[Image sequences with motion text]
☆ ☆ ☆ ☆ ☆
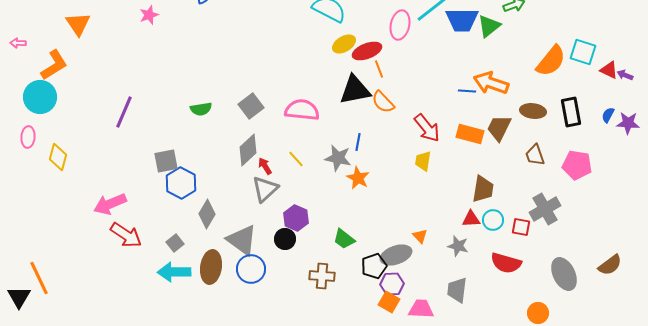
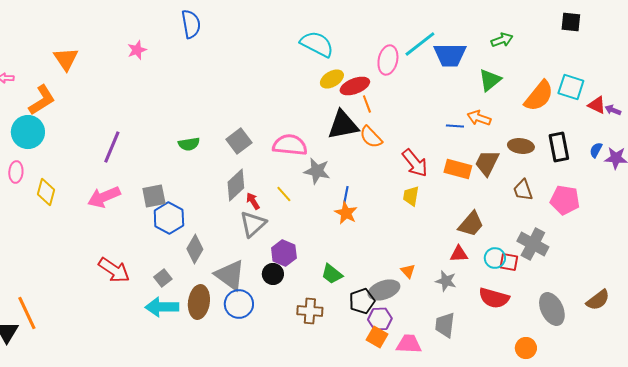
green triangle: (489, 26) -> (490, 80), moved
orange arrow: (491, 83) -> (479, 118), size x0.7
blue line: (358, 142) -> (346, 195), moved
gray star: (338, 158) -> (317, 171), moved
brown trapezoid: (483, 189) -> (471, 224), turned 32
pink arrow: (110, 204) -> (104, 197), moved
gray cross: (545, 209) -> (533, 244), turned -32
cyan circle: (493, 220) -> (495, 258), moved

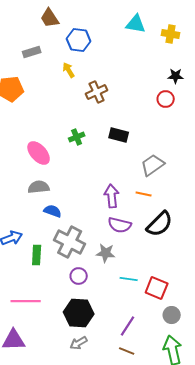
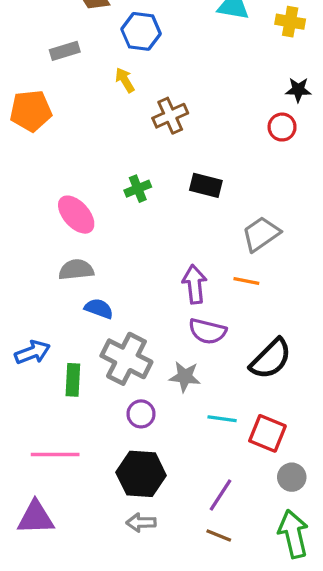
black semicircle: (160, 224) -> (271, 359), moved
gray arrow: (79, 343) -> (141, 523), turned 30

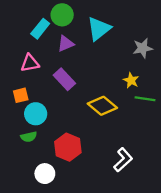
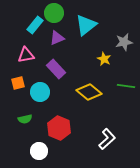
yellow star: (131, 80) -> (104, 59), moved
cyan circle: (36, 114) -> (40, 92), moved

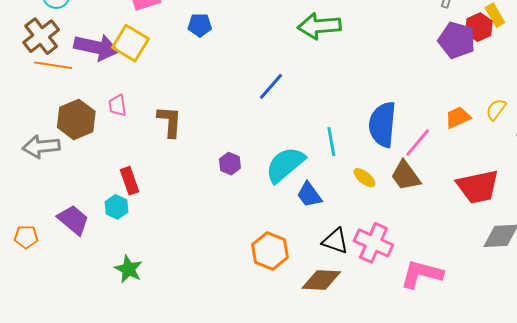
☆ ☆ ☆ ☆ ☆
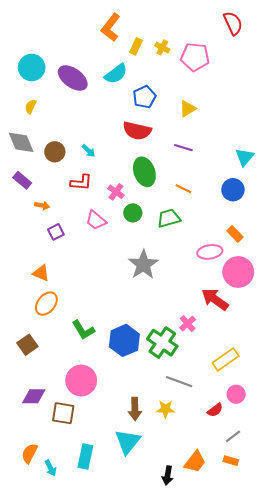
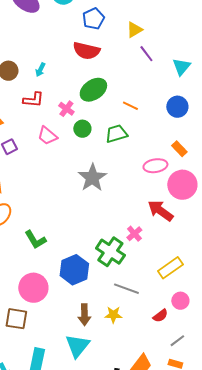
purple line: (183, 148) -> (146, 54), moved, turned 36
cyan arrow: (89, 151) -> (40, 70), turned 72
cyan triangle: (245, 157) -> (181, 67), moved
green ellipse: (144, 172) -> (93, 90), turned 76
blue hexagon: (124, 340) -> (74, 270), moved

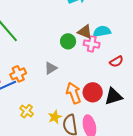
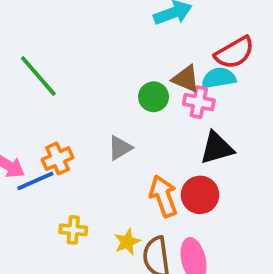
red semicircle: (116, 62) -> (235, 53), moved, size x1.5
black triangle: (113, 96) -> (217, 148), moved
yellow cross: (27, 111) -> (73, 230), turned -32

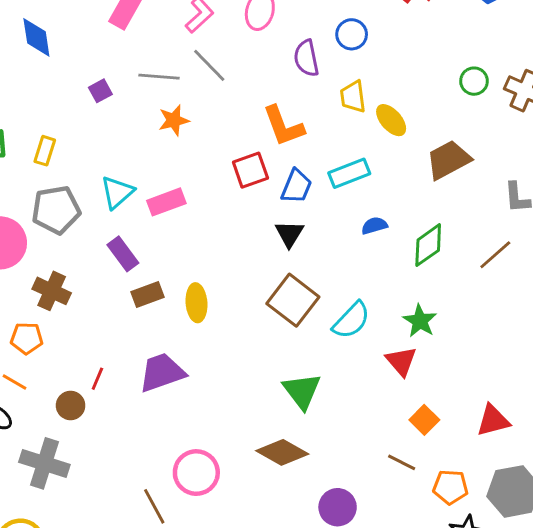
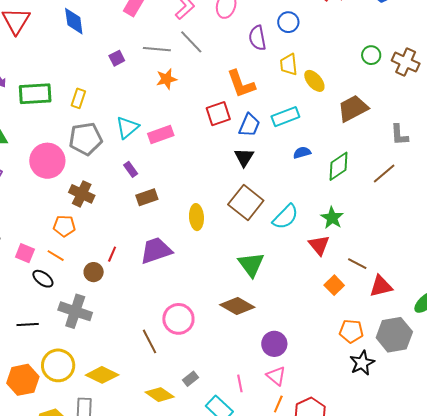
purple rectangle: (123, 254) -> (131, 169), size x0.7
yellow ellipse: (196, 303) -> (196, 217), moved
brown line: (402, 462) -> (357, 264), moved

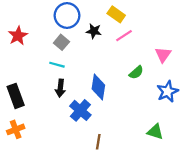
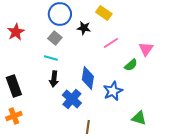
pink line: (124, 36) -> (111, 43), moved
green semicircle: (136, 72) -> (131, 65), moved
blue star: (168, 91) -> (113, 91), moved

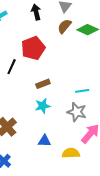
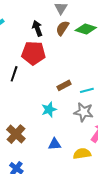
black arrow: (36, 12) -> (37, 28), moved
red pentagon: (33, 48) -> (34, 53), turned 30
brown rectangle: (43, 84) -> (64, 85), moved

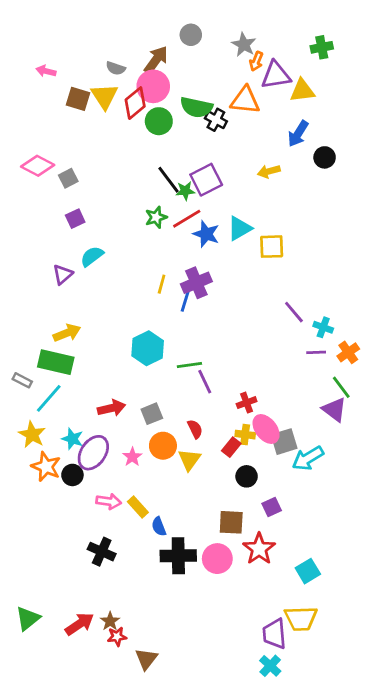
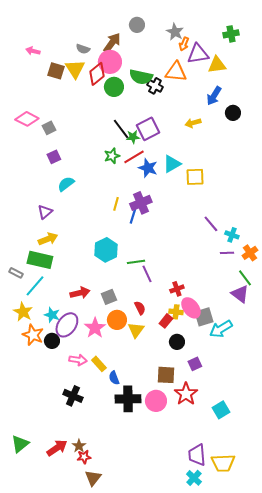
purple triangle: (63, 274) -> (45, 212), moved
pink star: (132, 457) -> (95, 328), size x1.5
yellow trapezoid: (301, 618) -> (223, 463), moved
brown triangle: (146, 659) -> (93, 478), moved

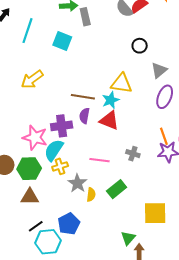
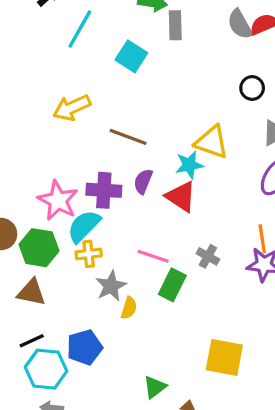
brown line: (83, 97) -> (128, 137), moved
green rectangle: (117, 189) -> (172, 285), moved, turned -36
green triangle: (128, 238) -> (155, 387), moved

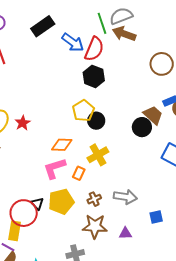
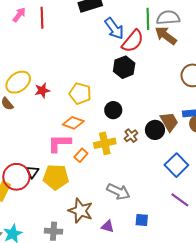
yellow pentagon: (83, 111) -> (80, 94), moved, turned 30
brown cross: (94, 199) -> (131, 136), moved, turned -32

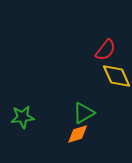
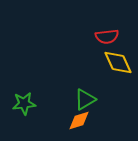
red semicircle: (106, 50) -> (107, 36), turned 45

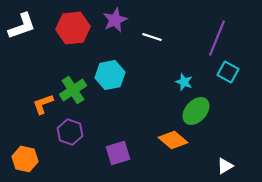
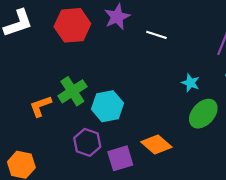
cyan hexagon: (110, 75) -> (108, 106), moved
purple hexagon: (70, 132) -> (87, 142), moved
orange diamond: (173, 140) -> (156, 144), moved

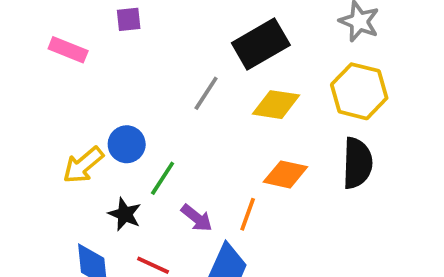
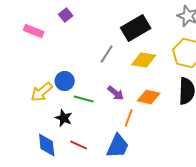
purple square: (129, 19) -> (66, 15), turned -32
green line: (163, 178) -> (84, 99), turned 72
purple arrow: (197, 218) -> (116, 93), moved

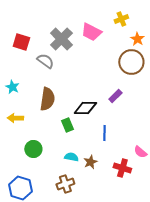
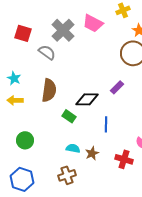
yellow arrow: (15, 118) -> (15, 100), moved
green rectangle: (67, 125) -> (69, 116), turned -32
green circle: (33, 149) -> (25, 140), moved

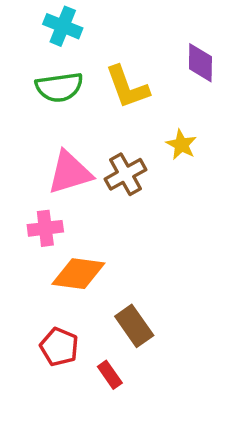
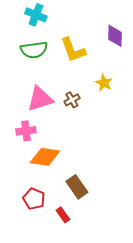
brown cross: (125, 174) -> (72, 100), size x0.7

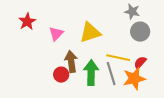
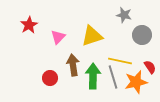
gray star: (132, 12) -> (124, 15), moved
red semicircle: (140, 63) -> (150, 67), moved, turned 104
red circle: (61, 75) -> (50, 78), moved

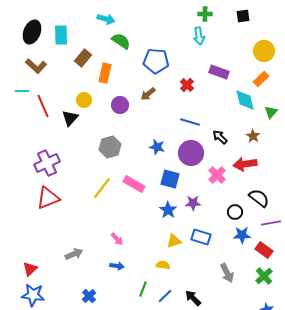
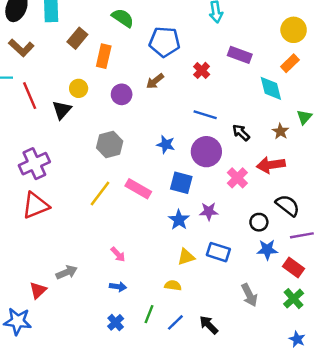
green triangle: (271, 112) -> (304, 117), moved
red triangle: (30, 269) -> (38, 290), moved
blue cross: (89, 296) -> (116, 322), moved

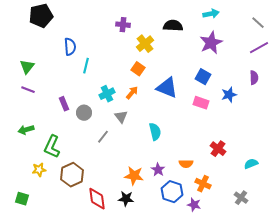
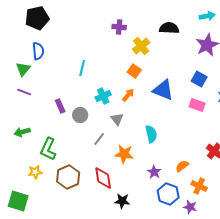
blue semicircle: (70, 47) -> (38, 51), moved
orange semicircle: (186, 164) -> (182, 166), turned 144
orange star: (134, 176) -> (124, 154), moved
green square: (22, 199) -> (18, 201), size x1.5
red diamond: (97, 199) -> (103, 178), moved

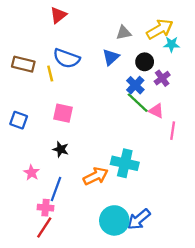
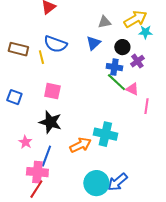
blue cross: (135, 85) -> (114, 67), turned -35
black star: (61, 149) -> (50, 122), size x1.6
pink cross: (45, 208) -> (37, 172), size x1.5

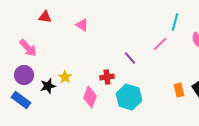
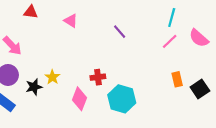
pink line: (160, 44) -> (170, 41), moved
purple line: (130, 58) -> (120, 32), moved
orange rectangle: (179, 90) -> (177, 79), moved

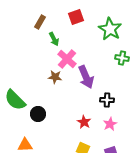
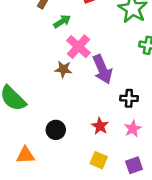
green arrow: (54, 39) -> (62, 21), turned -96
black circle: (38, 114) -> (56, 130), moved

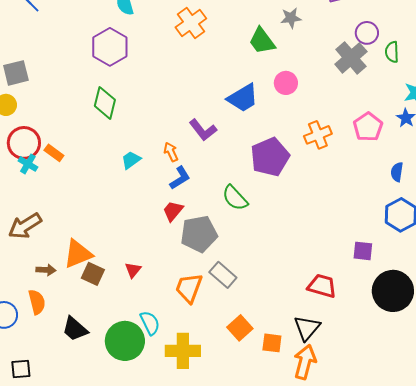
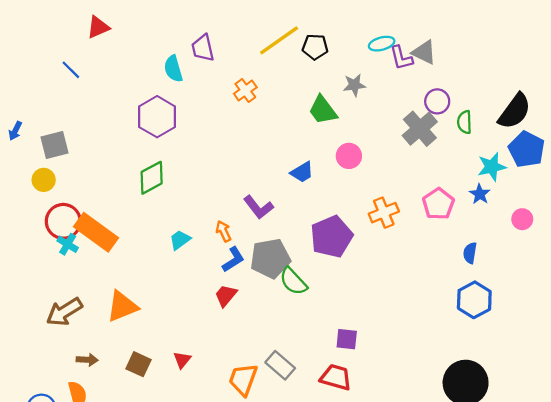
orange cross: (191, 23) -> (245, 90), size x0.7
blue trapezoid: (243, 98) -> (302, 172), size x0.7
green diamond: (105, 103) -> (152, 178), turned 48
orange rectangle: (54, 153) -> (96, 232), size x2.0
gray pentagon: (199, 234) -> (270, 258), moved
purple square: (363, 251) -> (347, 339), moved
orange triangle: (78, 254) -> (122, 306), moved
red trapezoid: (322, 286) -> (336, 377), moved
☆ ☆ ☆ ☆ ☆
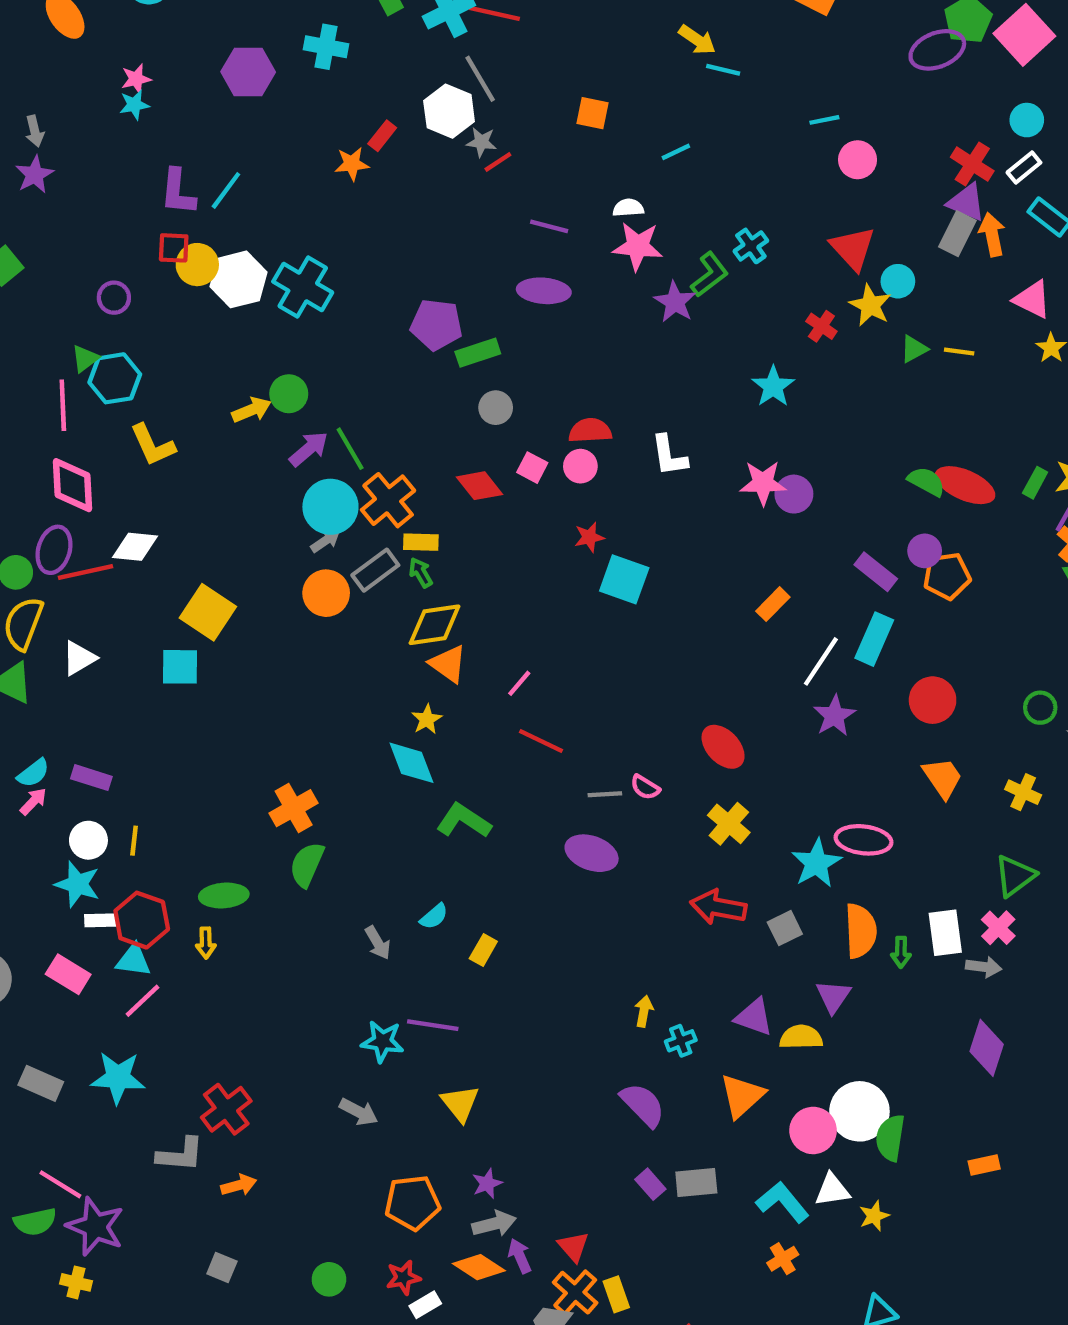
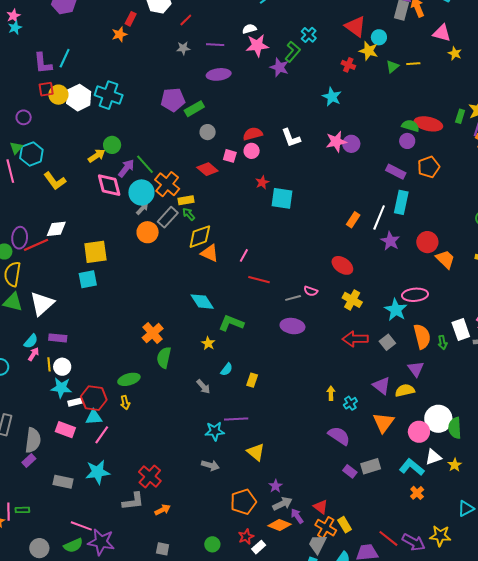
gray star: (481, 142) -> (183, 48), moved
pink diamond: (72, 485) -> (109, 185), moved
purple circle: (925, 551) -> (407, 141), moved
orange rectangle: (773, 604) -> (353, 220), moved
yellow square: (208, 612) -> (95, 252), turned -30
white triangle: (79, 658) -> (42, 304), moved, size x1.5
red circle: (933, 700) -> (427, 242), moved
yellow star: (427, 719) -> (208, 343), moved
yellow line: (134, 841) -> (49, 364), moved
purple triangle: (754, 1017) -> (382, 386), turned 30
☆ ☆ ☆ ☆ ☆
(Work task) Exactly as written above, retype the lines starting at the one holding "pink line: (160, 44) -> (170, 41), moved" and ending at the one holding "red trapezoid: (322, 286)", both included, but not the pictures.

(Response to this exercise)
pink line: (160, 44) -> (170, 41), moved
purple line: (130, 58) -> (120, 32), moved
orange rectangle: (179, 90) -> (177, 79), moved

green arrow: (54, 39) -> (62, 21), turned -96
black circle: (38, 114) -> (56, 130), moved

orange cross: (191, 23) -> (245, 90), size x0.7
blue trapezoid: (243, 98) -> (302, 172), size x0.7
green diamond: (105, 103) -> (152, 178), turned 48
orange rectangle: (54, 153) -> (96, 232), size x2.0
gray pentagon: (199, 234) -> (270, 258), moved
purple square: (363, 251) -> (347, 339), moved
orange triangle: (78, 254) -> (122, 306), moved
red trapezoid: (322, 286) -> (336, 377), moved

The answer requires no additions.